(Items listed in a dataset)
—————
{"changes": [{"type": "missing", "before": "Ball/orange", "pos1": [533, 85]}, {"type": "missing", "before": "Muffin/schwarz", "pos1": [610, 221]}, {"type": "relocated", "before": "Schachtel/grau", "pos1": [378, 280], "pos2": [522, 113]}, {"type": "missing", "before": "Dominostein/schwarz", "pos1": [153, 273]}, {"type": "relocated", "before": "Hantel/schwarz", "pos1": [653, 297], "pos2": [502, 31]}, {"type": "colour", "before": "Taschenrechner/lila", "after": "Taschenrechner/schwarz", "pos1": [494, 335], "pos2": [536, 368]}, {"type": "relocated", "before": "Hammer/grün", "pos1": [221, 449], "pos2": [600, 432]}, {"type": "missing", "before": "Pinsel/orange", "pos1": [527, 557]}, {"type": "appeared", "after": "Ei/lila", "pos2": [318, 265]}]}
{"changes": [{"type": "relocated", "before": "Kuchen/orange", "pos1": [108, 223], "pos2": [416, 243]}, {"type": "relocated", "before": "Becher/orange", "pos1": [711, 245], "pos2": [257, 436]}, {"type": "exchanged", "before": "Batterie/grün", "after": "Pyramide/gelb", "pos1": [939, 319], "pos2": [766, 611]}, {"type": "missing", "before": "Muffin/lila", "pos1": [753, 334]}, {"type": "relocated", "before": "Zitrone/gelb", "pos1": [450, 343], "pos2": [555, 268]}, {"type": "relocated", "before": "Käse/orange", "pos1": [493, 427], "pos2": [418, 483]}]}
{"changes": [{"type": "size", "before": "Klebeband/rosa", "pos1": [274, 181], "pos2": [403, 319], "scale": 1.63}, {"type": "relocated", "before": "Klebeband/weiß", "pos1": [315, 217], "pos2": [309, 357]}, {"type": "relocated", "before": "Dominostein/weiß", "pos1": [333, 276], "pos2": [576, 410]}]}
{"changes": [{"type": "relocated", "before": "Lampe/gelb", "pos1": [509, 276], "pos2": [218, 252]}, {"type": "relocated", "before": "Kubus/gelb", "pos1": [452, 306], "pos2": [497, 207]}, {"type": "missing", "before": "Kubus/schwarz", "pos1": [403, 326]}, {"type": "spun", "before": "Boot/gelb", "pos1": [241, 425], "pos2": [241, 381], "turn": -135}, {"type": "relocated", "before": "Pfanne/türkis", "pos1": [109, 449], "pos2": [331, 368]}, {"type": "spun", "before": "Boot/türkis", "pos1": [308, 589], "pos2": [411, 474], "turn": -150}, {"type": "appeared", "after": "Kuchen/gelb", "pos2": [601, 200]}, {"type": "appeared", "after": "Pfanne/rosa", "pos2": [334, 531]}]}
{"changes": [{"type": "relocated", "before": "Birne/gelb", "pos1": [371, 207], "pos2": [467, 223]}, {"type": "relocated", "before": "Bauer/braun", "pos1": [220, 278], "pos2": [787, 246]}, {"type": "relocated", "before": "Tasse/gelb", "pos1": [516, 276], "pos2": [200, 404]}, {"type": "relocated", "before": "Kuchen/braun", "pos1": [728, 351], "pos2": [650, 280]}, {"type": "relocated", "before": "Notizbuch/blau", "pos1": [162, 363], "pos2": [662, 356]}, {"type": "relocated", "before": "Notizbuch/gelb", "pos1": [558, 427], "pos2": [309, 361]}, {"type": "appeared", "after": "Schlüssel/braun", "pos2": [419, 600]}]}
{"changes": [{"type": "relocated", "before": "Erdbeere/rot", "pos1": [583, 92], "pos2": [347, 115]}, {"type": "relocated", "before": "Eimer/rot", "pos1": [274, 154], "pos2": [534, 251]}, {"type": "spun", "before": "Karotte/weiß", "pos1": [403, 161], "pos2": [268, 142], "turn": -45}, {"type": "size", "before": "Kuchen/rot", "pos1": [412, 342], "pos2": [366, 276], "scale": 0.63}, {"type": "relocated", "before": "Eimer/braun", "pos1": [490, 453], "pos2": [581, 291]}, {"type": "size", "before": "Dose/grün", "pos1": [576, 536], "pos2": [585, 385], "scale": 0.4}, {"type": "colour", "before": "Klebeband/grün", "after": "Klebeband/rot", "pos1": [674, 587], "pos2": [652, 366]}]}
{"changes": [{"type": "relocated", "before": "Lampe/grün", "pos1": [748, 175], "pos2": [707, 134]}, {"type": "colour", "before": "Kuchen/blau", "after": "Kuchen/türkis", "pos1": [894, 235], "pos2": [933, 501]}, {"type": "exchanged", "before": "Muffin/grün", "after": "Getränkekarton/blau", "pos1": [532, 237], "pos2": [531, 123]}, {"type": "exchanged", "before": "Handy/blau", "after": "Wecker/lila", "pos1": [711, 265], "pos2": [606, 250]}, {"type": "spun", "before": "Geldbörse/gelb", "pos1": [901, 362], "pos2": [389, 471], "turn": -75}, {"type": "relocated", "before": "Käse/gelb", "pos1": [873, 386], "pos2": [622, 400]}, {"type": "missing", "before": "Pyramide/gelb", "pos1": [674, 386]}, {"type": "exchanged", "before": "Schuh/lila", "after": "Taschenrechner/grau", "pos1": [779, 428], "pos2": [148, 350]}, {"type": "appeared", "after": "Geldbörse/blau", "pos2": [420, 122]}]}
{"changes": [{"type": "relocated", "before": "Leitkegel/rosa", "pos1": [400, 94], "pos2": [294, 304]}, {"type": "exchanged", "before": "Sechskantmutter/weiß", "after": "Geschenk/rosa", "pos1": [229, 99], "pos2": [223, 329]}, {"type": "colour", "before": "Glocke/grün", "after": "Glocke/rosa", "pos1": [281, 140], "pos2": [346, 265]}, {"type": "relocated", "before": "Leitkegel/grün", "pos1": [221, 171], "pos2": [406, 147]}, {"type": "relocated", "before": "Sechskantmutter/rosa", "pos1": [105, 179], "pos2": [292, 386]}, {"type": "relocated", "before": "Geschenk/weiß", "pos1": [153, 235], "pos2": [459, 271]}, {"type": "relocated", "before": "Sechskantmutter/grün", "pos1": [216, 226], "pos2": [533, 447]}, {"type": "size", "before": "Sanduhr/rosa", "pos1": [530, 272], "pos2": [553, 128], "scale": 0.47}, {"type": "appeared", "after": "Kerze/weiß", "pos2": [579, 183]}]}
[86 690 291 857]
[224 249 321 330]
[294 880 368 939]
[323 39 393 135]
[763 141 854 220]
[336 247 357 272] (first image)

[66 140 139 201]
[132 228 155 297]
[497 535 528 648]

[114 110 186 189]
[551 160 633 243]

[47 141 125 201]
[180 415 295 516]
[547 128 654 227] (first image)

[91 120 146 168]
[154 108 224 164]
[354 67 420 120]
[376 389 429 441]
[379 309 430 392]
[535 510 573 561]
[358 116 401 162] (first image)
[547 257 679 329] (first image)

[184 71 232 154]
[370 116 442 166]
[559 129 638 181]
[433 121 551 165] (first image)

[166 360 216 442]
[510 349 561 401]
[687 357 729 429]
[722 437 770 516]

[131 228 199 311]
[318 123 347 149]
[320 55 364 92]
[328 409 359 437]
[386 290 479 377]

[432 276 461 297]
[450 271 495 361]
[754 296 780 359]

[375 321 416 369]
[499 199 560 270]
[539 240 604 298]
—————
*Assignment*. Each entry should be retyped exactly as given.

*Task solution*.
{"changes": [{"type": "missing", "before": "Ball/orange", "pos1": [533, 85]}, {"type": "missing", "before": "Muffin/schwarz", "pos1": [610, 221]}, {"type": "relocated", "before": "Schachtel/grau", "pos1": [378, 280], "pos2": [522, 113]}, {"type": "missing", "before": "Dominostein/schwarz", "pos1": [153, 273]}, {"type": "relocated", "before": "Hantel/schwarz", "pos1": [653, 297], "pos2": [502, 31]}, {"type": "colour", "before": "Taschenrechner/lila", "after": "Taschenrechner/schwarz", "pos1": [494, 335], "pos2": [536, 368]}, {"type": "relocated", "before": "Hammer/grün", "pos1": [221, 449], "pos2": [600, 432]}, {"type": "missing", "before": "Pinsel/orange", "pos1": [527, 557]}, {"type": "appeared", "after": "Ei/lila", "pos2": [318, 265]}]}
{"changes": [{"type": "relocated", "before": "Kuchen/orange", "pos1": [108, 223], "pos2": [416, 243]}, {"type": "relocated", "before": "Becher/orange", "pos1": [711, 245], "pos2": [257, 436]}, {"type": "exchanged", "before": "Batterie/grün", "after": "Pyramide/gelb", "pos1": [939, 319], "pos2": [766, 611]}, {"type": "missing", "before": "Muffin/lila", "pos1": [753, 334]}, {"type": "relocated", "before": "Zitrone/gelb", "pos1": [450, 343], "pos2": [555, 268]}, {"type": "relocated", "before": "Käse/orange", "pos1": [493, 427], "pos2": [418, 483]}]}
{"changes": [{"type": "size", "before": "Klebeband/rosa", "pos1": [274, 181], "pos2": [403, 319], "scale": 1.63}, {"type": "relocated", "before": "Klebeband/weiß", "pos1": [315, 217], "pos2": [309, 357]}, {"type": "relocated", "before": "Dominostein/weiß", "pos1": [333, 276], "pos2": [576, 410]}]}
{"changes": [{"type": "relocated", "before": "Lampe/gelb", "pos1": [509, 276], "pos2": [218, 252]}, {"type": "relocated", "before": "Kubus/gelb", "pos1": [452, 306], "pos2": [497, 207]}, {"type": "missing", "before": "Kubus/schwarz", "pos1": [403, 326]}, {"type": "spun", "before": "Boot/gelb", "pos1": [241, 425], "pos2": [241, 381], "turn": -135}, {"type": "relocated", "before": "Pfanne/türkis", "pos1": [109, 449], "pos2": [331, 368]}, {"type": "spun", "before": "Boot/türkis", "pos1": [308, 589], "pos2": [411, 474], "turn": -150}, {"type": "appeared", "after": "Kuchen/gelb", "pos2": [601, 200]}, {"type": "appeared", "after": "Pfanne/rosa", "pos2": [334, 531]}]}
{"changes": [{"type": "relocated", "before": "Birne/gelb", "pos1": [371, 207], "pos2": [467, 223]}, {"type": "relocated", "before": "Bauer/braun", "pos1": [220, 278], "pos2": [787, 246]}, {"type": "relocated", "before": "Tasse/gelb", "pos1": [516, 276], "pos2": [200, 404]}, {"type": "relocated", "before": "Kuchen/braun", "pos1": [728, 351], "pos2": [650, 280]}, {"type": "relocated", "before": "Notizbuch/blau", "pos1": [162, 363], "pos2": [662, 356]}, {"type": "relocated", "before": "Notizbuch/gelb", "pos1": [558, 427], "pos2": [309, 361]}, {"type": "appeared", "after": "Schlüssel/braun", "pos2": [419, 600]}]}
{"changes": [{"type": "relocated", "before": "Erdbeere/rot", "pos1": [583, 92], "pos2": [347, 115]}, {"type": "relocated", "before": "Eimer/rot", "pos1": [274, 154], "pos2": [534, 251]}, {"type": "spun", "before": "Karotte/weiß", "pos1": [403, 161], "pos2": [268, 142], "turn": -45}, {"type": "size", "before": "Kuchen/rot", "pos1": [412, 342], "pos2": [366, 276], "scale": 0.63}, {"type": "relocated", "before": "Eimer/braun", "pos1": [490, 453], "pos2": [581, 291]}, {"type": "size", "before": "Dose/grün", "pos1": [576, 536], "pos2": [585, 385], "scale": 0.4}, {"type": "colour", "before": "Klebeband/grün", "after": "Klebeband/rot", "pos1": [674, 587], "pos2": [652, 366]}]}
{"changes": [{"type": "relocated", "before": "Lampe/grün", "pos1": [748, 175], "pos2": [707, 134]}, {"type": "colour", "before": "Kuchen/blau", "after": "Kuchen/türkis", "pos1": [894, 235], "pos2": [933, 501]}, {"type": "exchanged", "before": "Muffin/grün", "after": "Getränkekarton/blau", "pos1": [532, 237], "pos2": [531, 123]}, {"type": "exchanged", "before": "Handy/blau", "after": "Wecker/lila", "pos1": [711, 265], "pos2": [606, 250]}, {"type": "spun", "before": "Geldbörse/gelb", "pos1": [901, 362], "pos2": [389, 471], "turn": -75}, {"type": "relocated", "before": "Käse/gelb", "pos1": [873, 386], "pos2": [622, 400]}, {"type": "missing", "before": "Pyramide/gelb", "pos1": [674, 386]}, {"type": "exchanged", "before": "Schuh/lila", "after": "Taschenrechner/grau", "pos1": [779, 428], "pos2": [148, 350]}, {"type": "appeared", "after": "Geldbörse/blau", "pos2": [420, 122]}]}
{"changes": [{"type": "relocated", "before": "Leitkegel/rosa", "pos1": [400, 94], "pos2": [294, 304]}, {"type": "exchanged", "before": "Sechskantmutter/weiß", "after": "Geschenk/rosa", "pos1": [229, 99], "pos2": [223, 329]}, {"type": "colour", "before": "Glocke/grün", "after": "Glocke/rosa", "pos1": [281, 140], "pos2": [346, 265]}, {"type": "relocated", "before": "Leitkegel/grün", "pos1": [221, 171], "pos2": [406, 147]}, {"type": "relocated", "before": "Sechskantmutter/rosa", "pos1": [105, 179], "pos2": [292, 386]}, {"type": "relocated", "before": "Geschenk/weiß", "pos1": [153, 235], "pos2": [459, 271]}, {"type": "relocated", "before": "Sechskantmutter/grün", "pos1": [216, 226], "pos2": [533, 447]}, {"type": "size", "before": "Sanduhr/rosa", "pos1": [530, 272], "pos2": [553, 128], "scale": 0.47}, {"type": "appeared", "after": "Kerze/weiß", "pos2": [579, 183]}]}
[86 690 291 857]
[224 249 321 330]
[294 880 368 939]
[323 39 393 135]
[763 141 854 220]
[336 247 357 272] (first image)

[66 140 139 201]
[132 228 155 297]
[497 535 528 648]

[114 110 186 189]
[551 160 633 243]

[47 141 125 201]
[180 415 295 516]
[547 128 654 227] (first image)

[91 120 146 168]
[154 108 224 164]
[354 67 420 120]
[376 389 429 441]
[379 309 430 392]
[535 510 573 561]
[358 116 401 162] (first image)
[547 257 679 329] (first image)

[184 71 232 154]
[370 116 442 166]
[559 129 638 181]
[433 121 551 165] (first image)

[166 360 216 442]
[510 349 561 401]
[687 357 729 429]
[722 437 770 516]

[131 228 199 311]
[318 123 347 149]
[320 55 364 92]
[328 409 359 437]
[386 290 479 377]

[432 276 461 297]
[450 271 495 361]
[754 296 780 359]

[375 321 416 369]
[499 199 560 270]
[539 240 604 298]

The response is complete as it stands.